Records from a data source
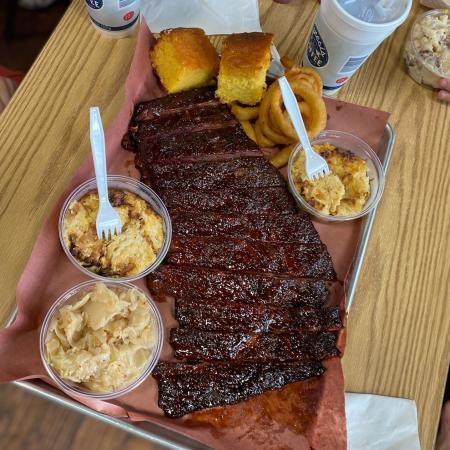
At what (x,y) coordinates should I click in order to perform the action: click on wooden table. Please return your answer as a coordinate pair (x, y). Looking at the image, I should click on (434, 236).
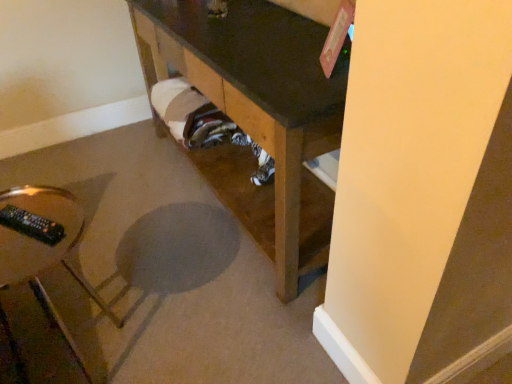
The width and height of the screenshot is (512, 384). Find the location of `vacant space behind clear glass remote control at lower left, arranged as the 2th furniture when viewed from the right`. vacant space behind clear glass remote control at lower left, arranged as the 2th furniture when viewed from the right is located at coordinates (133, 278).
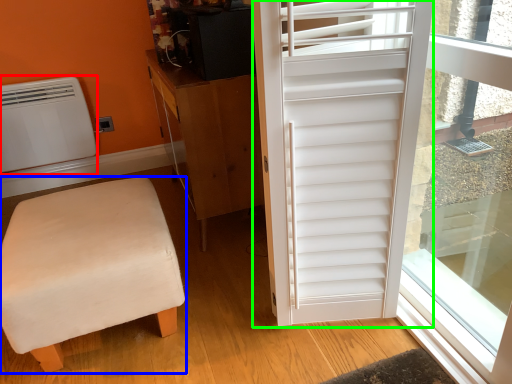
Question: Which is nearer to the air conditioning (highlighted by a red box)? furniture (highlighted by a blue box) or door (highlighted by a green box).

Choices:
 (A) furniture
 (B) door

Answer: (A)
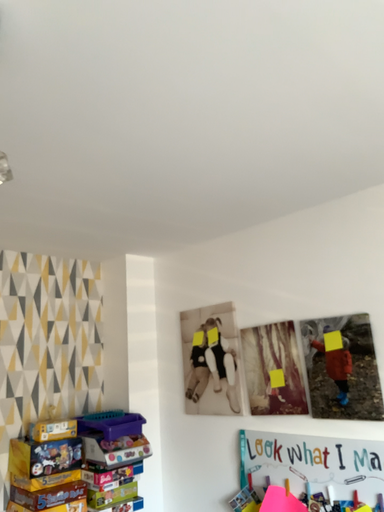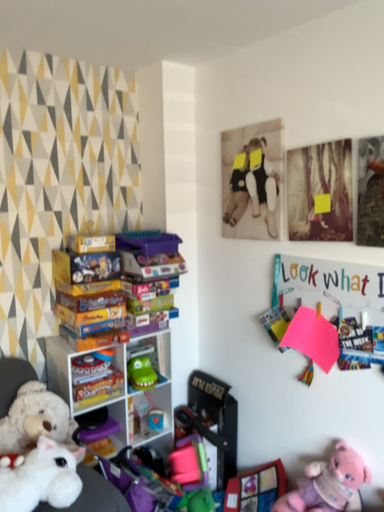
Question: Which way did the camera rotate in the video?

Choices:
 (A) rotated left
 (B) rotated right

Answer: (A)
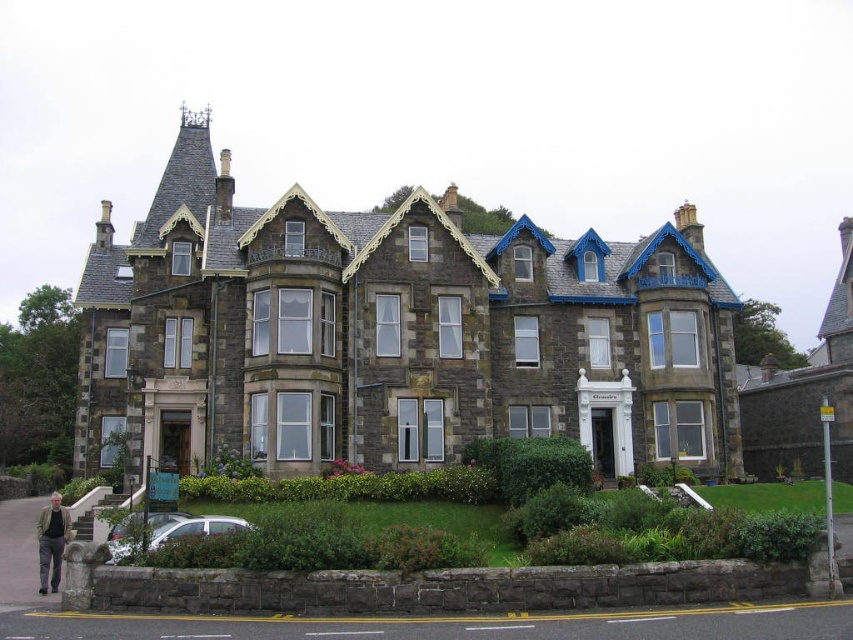
Question: Does dark gray stone mansion at upper right appear on the left side of light brown leather jacket at lower left?

Choices:
 (A) yes
 (B) no

Answer: (B)

Question: Which point is closer to the camera?

Choices:
 (A) silver metallic car at lower left
 (B) dark gray stone mansion at upper right

Answer: (A)

Question: Which of these objects is positioned farthest from the silver metallic car at lower left?

Choices:
 (A) dark gray stone mansion at upper right
 (B) stone mansion at center
 (C) light brown leather jacket at lower left

Answer: (A)

Question: Estimate the real-world distances between objects in this image. Which object is farther from the stone mansion at center?

Choices:
 (A) light brown leather jacket at lower left
 (B) dark gray stone mansion at upper right
 (C) silver metallic car at lower left

Answer: (B)

Question: From the image, what is the correct spatial relationship of stone mansion at center in relation to light brown leather jacket at lower left?

Choices:
 (A) below
 (B) above

Answer: (B)

Question: Does silver metallic car at lower left have a smaller size compared to light brown leather jacket at lower left?

Choices:
 (A) yes
 (B) no

Answer: (A)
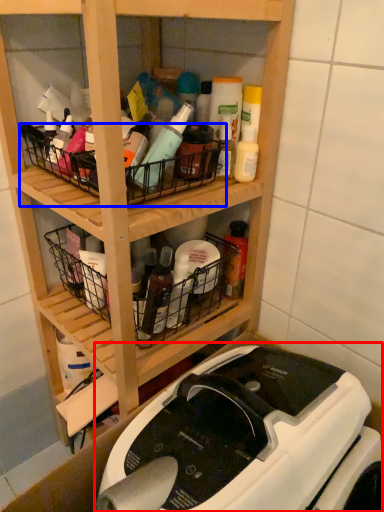
Question: Among these objects, which one is nearest to the camera, sewing machine (highlighted by a red box) or basket (highlighted by a blue box)?

Choices:
 (A) sewing machine
 (B) basket

Answer: (A)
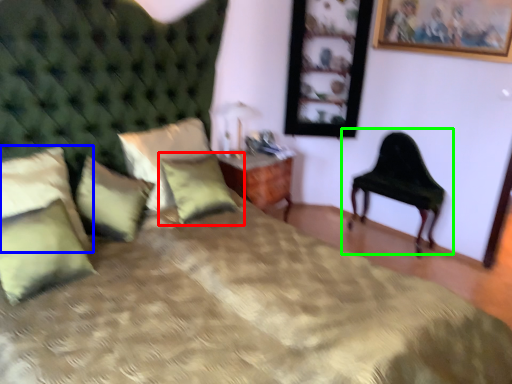
Question: Based on their relative distances, which object is farther from pillow (highlighted by a red box)? Choose from pillow (highlighted by a blue box) and chair (highlighted by a green box).

Choices:
 (A) pillow
 (B) chair

Answer: (B)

• [Stated task]:
Identify every line in the records above that contains the word "green", and copy each of those lines. Case counts.

• [Written reply]:
Question: Which is nearer to the air conditioning (highlighted by a red box)? furniture (highlighted by a blue box) or door (highlighted by a green box).
Question: Based on their relative distances, which object is farther from pillow (highlighted by a red box)? Choose from pillow (highlighted by a blue box) and chair (highlighted by a green box).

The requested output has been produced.